Data records:
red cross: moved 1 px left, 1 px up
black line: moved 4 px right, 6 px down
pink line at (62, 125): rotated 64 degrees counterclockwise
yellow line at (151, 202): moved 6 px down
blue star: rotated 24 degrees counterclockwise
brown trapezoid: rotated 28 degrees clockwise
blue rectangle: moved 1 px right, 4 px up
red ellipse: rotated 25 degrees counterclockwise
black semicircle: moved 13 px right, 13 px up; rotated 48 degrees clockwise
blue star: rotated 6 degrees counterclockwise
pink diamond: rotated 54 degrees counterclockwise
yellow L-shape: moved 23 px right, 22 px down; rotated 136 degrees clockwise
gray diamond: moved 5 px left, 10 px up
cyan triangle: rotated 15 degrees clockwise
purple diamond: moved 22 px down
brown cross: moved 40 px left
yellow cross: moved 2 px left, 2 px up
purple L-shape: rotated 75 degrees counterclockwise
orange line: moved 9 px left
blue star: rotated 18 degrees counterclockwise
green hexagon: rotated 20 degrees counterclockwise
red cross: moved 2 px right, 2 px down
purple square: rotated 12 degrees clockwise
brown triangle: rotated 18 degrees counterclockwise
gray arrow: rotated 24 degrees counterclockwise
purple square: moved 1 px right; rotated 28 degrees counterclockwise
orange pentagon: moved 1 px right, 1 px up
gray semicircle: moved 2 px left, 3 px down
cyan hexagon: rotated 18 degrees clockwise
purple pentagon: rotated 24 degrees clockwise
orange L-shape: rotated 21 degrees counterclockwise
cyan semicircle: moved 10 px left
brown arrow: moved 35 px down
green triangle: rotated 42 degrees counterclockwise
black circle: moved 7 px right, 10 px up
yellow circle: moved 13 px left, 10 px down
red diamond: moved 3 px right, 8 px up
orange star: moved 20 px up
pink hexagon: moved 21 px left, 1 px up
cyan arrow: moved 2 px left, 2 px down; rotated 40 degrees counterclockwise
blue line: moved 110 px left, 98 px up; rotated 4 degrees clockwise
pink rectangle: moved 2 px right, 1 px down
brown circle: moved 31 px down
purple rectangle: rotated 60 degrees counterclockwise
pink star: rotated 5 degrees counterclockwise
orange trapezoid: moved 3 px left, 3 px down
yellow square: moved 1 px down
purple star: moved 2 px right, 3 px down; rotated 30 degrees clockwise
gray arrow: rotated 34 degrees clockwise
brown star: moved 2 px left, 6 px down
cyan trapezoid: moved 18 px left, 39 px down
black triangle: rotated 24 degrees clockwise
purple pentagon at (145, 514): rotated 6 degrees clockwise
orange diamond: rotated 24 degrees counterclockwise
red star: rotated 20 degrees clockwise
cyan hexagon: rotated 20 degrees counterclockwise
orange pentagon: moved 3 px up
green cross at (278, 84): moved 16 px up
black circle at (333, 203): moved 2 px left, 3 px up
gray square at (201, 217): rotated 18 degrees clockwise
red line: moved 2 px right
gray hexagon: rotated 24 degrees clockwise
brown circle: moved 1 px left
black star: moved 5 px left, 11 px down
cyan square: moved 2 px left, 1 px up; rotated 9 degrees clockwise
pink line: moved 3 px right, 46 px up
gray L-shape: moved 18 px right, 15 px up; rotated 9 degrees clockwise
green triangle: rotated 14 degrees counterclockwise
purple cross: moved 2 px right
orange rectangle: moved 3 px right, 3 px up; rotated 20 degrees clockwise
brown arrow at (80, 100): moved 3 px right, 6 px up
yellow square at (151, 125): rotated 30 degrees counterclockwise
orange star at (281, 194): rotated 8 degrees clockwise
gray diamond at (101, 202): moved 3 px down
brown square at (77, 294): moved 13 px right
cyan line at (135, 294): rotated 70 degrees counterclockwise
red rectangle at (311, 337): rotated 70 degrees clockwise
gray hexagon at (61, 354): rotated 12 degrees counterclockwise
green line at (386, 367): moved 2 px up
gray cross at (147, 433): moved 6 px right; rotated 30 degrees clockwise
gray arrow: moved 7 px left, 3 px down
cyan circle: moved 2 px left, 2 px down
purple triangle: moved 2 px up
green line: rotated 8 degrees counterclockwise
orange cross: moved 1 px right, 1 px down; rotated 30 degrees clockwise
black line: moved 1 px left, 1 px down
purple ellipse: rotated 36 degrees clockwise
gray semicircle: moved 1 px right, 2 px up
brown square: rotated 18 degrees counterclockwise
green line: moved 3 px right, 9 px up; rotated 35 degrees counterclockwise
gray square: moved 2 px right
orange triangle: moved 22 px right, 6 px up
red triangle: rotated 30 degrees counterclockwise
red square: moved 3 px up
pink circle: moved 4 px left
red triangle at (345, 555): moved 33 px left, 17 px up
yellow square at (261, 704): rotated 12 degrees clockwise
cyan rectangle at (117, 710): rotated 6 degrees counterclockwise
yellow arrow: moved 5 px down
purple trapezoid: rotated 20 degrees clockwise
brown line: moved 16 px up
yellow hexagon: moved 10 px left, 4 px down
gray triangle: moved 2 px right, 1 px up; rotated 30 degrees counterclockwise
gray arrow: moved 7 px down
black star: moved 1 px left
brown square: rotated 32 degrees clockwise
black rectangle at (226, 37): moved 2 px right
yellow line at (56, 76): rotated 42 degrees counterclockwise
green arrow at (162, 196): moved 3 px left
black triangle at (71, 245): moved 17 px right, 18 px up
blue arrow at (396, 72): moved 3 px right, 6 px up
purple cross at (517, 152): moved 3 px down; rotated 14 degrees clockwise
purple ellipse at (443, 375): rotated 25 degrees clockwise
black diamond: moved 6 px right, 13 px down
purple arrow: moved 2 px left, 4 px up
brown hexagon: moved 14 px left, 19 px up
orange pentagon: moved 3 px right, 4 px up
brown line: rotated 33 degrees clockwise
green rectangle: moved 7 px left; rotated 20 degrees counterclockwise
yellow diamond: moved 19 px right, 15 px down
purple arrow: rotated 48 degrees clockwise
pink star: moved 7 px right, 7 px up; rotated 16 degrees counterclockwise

Goal
Reproduce the listing with every "counterclockwise" switched to "anticlockwise", leaving all else unchanged.

Correct answer
red cross: moved 1 px left, 1 px up
black line: moved 4 px right, 6 px down
pink line at (62, 125): rotated 64 degrees anticlockwise
yellow line at (151, 202): moved 6 px down
blue star: rotated 24 degrees anticlockwise
brown trapezoid: rotated 28 degrees clockwise
blue rectangle: moved 1 px right, 4 px up
red ellipse: rotated 25 degrees anticlockwise
black semicircle: moved 13 px right, 13 px up; rotated 48 degrees clockwise
blue star: rotated 6 degrees anticlockwise
pink diamond: rotated 54 degrees anticlockwise
yellow L-shape: moved 23 px right, 22 px down; rotated 136 degrees clockwise
gray diamond: moved 5 px left, 10 px up
cyan triangle: rotated 15 degrees clockwise
purple diamond: moved 22 px down
brown cross: moved 40 px left
yellow cross: moved 2 px left, 2 px up
purple L-shape: rotated 75 degrees anticlockwise
orange line: moved 9 px left
blue star: rotated 18 degrees anticlockwise
green hexagon: rotated 20 degrees anticlockwise
red cross: moved 2 px right, 2 px down
purple square: rotated 12 degrees clockwise
brown triangle: rotated 18 degrees anticlockwise
gray arrow: rotated 24 degrees anticlockwise
purple square: moved 1 px right; rotated 28 degrees anticlockwise
orange pentagon: moved 1 px right, 1 px up
gray semicircle: moved 2 px left, 3 px down
cyan hexagon: rotated 18 degrees clockwise
purple pentagon: rotated 24 degrees clockwise
orange L-shape: rotated 21 degrees anticlockwise
cyan semicircle: moved 10 px left
brown arrow: moved 35 px down
green triangle: rotated 42 degrees anticlockwise
black circle: moved 7 px right, 10 px up
yellow circle: moved 13 px left, 10 px down
red diamond: moved 3 px right, 8 px up
orange star: moved 20 px up
pink hexagon: moved 21 px left, 1 px up
cyan arrow: moved 2 px left, 2 px down; rotated 40 degrees anticlockwise
blue line: moved 110 px left, 98 px up; rotated 4 degrees clockwise
pink rectangle: moved 2 px right, 1 px down
brown circle: moved 31 px down
purple rectangle: rotated 60 degrees anticlockwise
pink star: rotated 5 degrees anticlockwise
orange trapezoid: moved 3 px left, 3 px down
yellow square: moved 1 px down
purple star: moved 2 px right, 3 px down; rotated 30 degrees clockwise
gray arrow: rotated 34 degrees clockwise
brown star: moved 2 px left, 6 px down
cyan trapezoid: moved 18 px left, 39 px down
black triangle: rotated 24 degrees clockwise
purple pentagon at (145, 514): rotated 6 degrees clockwise
orange diamond: rotated 24 degrees anticlockwise
red star: rotated 20 degrees clockwise
cyan hexagon: rotated 20 degrees anticlockwise
orange pentagon: moved 3 px up
green cross at (278, 84): moved 16 px up
black circle at (333, 203): moved 2 px left, 3 px up
gray square at (201, 217): rotated 18 degrees clockwise
red line: moved 2 px right
gray hexagon: rotated 24 degrees clockwise
brown circle: moved 1 px left
black star: moved 5 px left, 11 px down
cyan square: moved 2 px left, 1 px up; rotated 9 degrees clockwise
pink line: moved 3 px right, 46 px up
gray L-shape: moved 18 px right, 15 px up; rotated 9 degrees clockwise
green triangle: rotated 14 degrees anticlockwise
purple cross: moved 2 px right
orange rectangle: moved 3 px right, 3 px up; rotated 20 degrees clockwise
brown arrow at (80, 100): moved 3 px right, 6 px up
yellow square at (151, 125): rotated 30 degrees anticlockwise
orange star at (281, 194): rotated 8 degrees clockwise
gray diamond at (101, 202): moved 3 px down
brown square at (77, 294): moved 13 px right
cyan line at (135, 294): rotated 70 degrees anticlockwise
red rectangle at (311, 337): rotated 70 degrees clockwise
gray hexagon at (61, 354): rotated 12 degrees anticlockwise
green line at (386, 367): moved 2 px up
gray cross at (147, 433): moved 6 px right; rotated 30 degrees clockwise
gray arrow: moved 7 px left, 3 px down
cyan circle: moved 2 px left, 2 px down
purple triangle: moved 2 px up
green line: rotated 8 degrees anticlockwise
orange cross: moved 1 px right, 1 px down; rotated 30 degrees clockwise
black line: moved 1 px left, 1 px down
purple ellipse: rotated 36 degrees clockwise
gray semicircle: moved 1 px right, 2 px up
brown square: rotated 18 degrees anticlockwise
green line: moved 3 px right, 9 px up; rotated 35 degrees anticlockwise
gray square: moved 2 px right
orange triangle: moved 22 px right, 6 px up
red triangle: rotated 30 degrees anticlockwise
red square: moved 3 px up
pink circle: moved 4 px left
red triangle at (345, 555): moved 33 px left, 17 px up
yellow square at (261, 704): rotated 12 degrees clockwise
cyan rectangle at (117, 710): rotated 6 degrees anticlockwise
yellow arrow: moved 5 px down
purple trapezoid: rotated 20 degrees clockwise
brown line: moved 16 px up
yellow hexagon: moved 10 px left, 4 px down
gray triangle: moved 2 px right, 1 px up; rotated 30 degrees anticlockwise
gray arrow: moved 7 px down
black star: moved 1 px left
brown square: rotated 32 degrees clockwise
black rectangle at (226, 37): moved 2 px right
yellow line at (56, 76): rotated 42 degrees anticlockwise
green arrow at (162, 196): moved 3 px left
black triangle at (71, 245): moved 17 px right, 18 px up
blue arrow at (396, 72): moved 3 px right, 6 px up
purple cross at (517, 152): moved 3 px down; rotated 14 degrees clockwise
purple ellipse at (443, 375): rotated 25 degrees clockwise
black diamond: moved 6 px right, 13 px down
purple arrow: moved 2 px left, 4 px up
brown hexagon: moved 14 px left, 19 px up
orange pentagon: moved 3 px right, 4 px up
brown line: rotated 33 degrees clockwise
green rectangle: moved 7 px left; rotated 20 degrees anticlockwise
yellow diamond: moved 19 px right, 15 px down
purple arrow: rotated 48 degrees clockwise
pink star: moved 7 px right, 7 px up; rotated 16 degrees anticlockwise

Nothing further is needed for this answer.